WHAT YOU ARE ASKED TO DO: The answer must consist solely of the lines below starting at the one containing "R2: 4.7k (GND, N3) -> 4.7k (5V, N12)" and ending at the one containing "R11: 3.9k (5V, N7) -> 3.3k (5V, N7)", repeated exactly, with both ends included and all pictures omitted.

-- DATA PROVIDED follows --

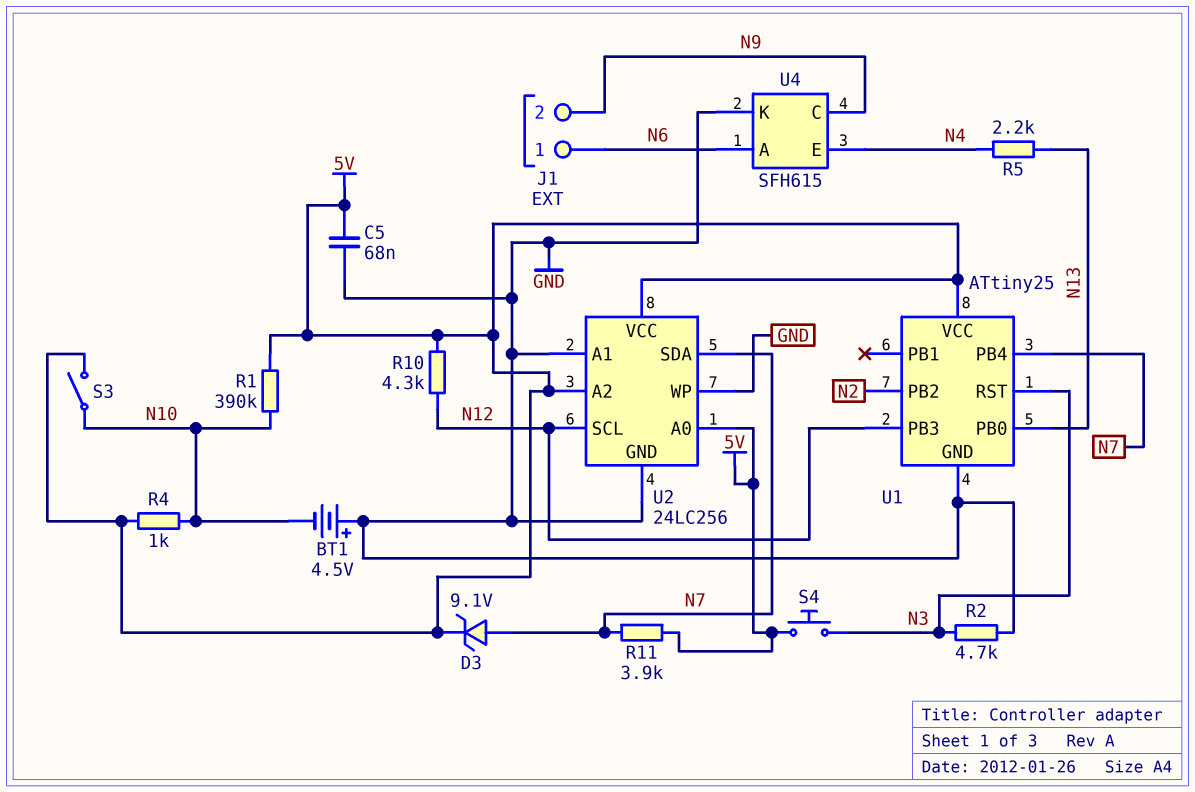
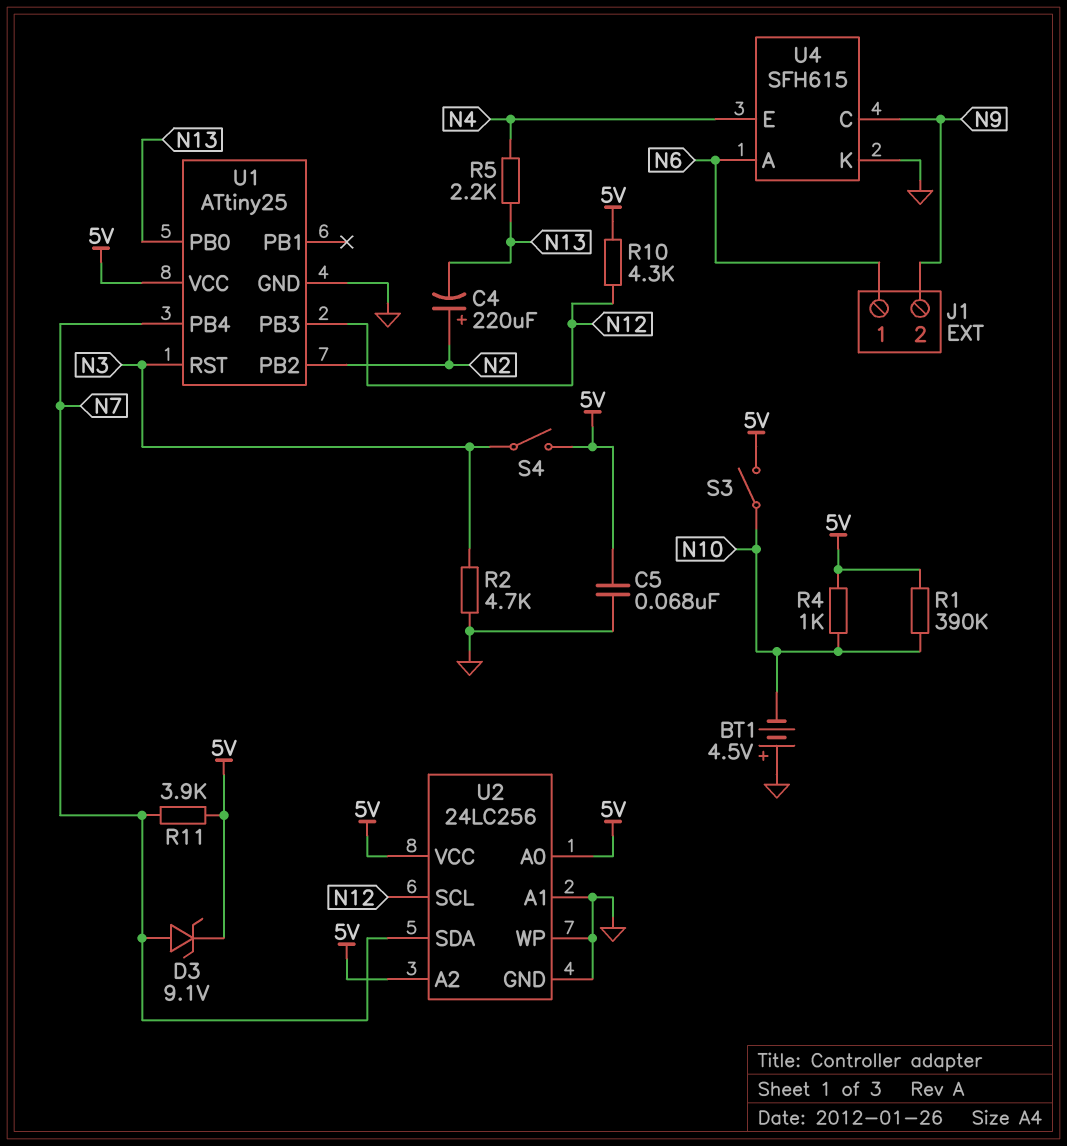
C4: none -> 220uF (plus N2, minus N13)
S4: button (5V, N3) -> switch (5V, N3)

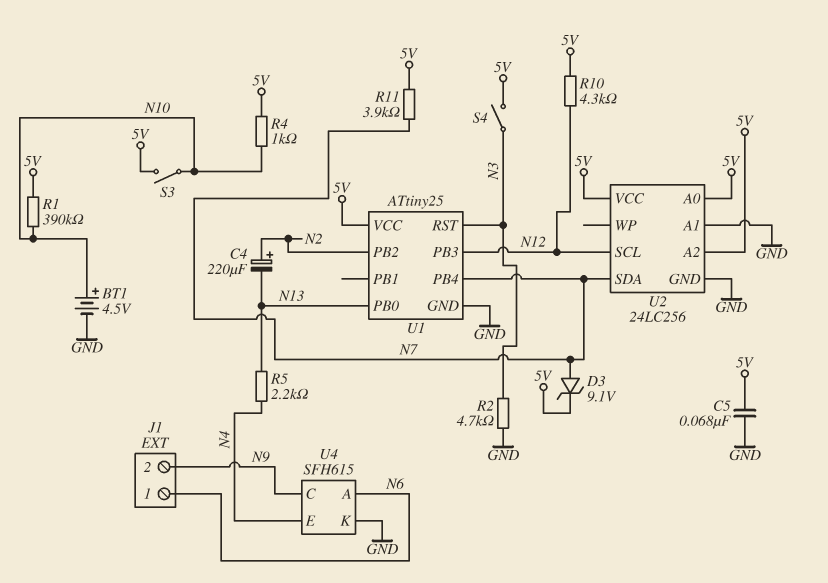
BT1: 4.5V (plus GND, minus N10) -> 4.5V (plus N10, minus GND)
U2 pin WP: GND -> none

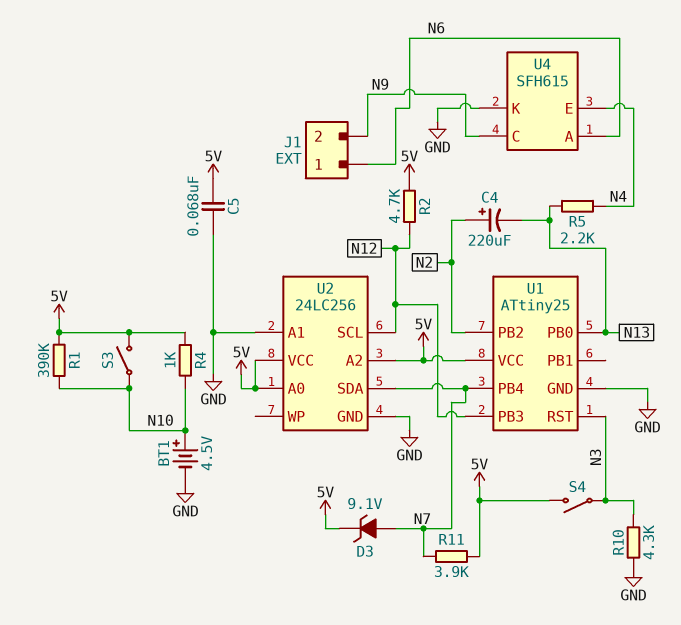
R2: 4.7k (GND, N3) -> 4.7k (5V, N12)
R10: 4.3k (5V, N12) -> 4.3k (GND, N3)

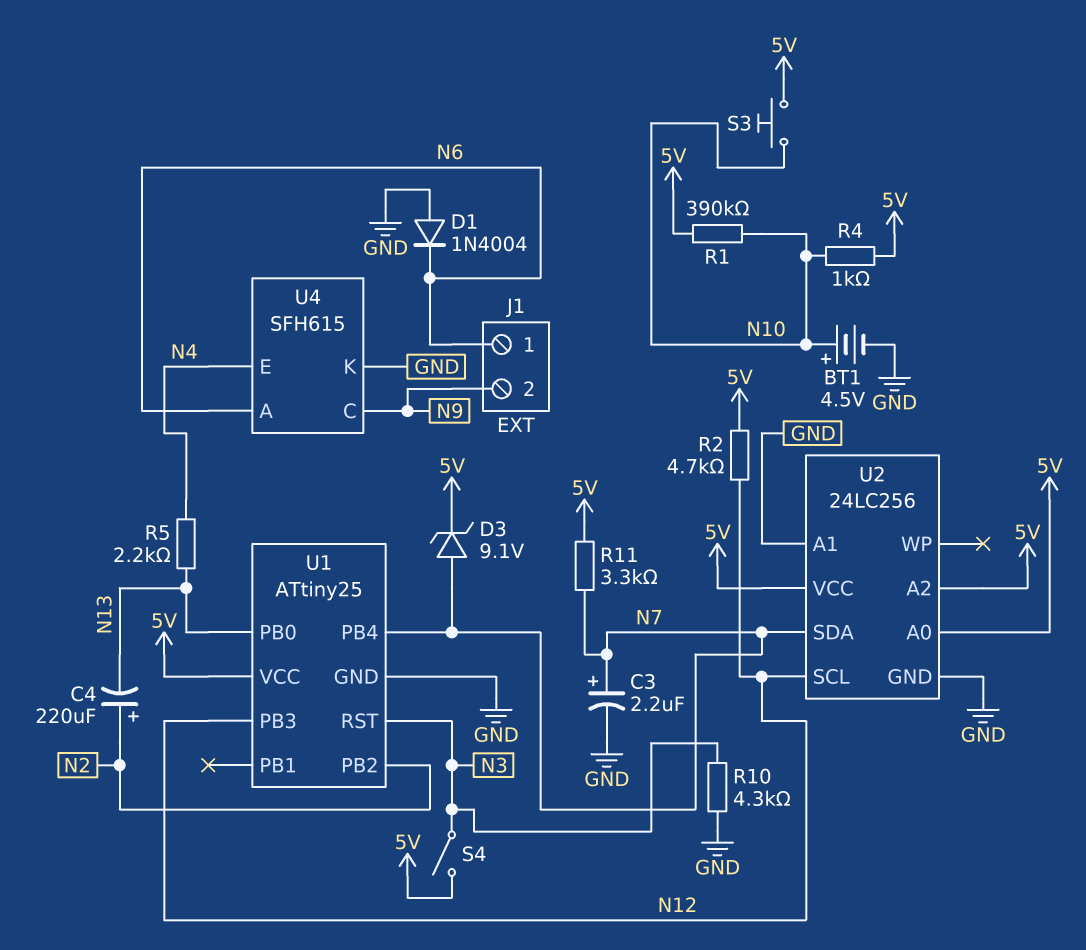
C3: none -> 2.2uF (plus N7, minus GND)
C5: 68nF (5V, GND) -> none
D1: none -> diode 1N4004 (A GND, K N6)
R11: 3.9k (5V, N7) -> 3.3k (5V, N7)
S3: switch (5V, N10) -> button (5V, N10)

-- DATA PROVIDED concluded --

ANSWER TO THIS PROBLEM:
R2: 4.7k (GND, N3) -> 4.7k (5V, N12)
R10: 4.3k (5V, N12) -> 4.3k (GND, N3)

C3: none -> 2.2uF (plus N7, minus GND)
C5: 68nF (5V, GND) -> none
D1: none -> diode 1N4004 (A GND, K N6)
R11: 3.9k (5V, N7) -> 3.3k (5V, N7)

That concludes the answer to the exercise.